Work instructions: Copy out the records that follow, leaving every character as it is.

(Stored items from a collection)
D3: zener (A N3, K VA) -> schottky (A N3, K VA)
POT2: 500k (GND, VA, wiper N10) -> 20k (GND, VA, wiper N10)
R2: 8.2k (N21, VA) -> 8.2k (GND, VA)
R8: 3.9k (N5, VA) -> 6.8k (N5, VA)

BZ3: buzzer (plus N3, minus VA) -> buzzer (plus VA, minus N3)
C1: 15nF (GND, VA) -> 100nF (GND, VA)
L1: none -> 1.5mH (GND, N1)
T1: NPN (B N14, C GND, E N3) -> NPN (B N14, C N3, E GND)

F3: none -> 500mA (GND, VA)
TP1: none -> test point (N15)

Result of the task:
D3: zener (A N3, K VA) -> schottky (A N3, K VA)
POT2: 500k (GND, VA, wiper N10) -> 20k (GND, VA, wiper N10)
R2: 8.2k (N21, VA) -> 8.2k (GND, VA)
R8: 3.9k (N5, VA) -> 6.8k (N5, VA)

BZ3: buzzer (plus N3, minus VA) -> buzzer (plus VA, minus N3)
C1: 15nF (GND, VA) -> 100nF (GND, VA)
L1: none -> 1.5mH (GND, N1)
T1: NPN (B N14, C GND, E N3) -> NPN (B N14, C N3, E GND)

F3: none -> 500mA (GND, VA)
TP1: none -> test point (N15)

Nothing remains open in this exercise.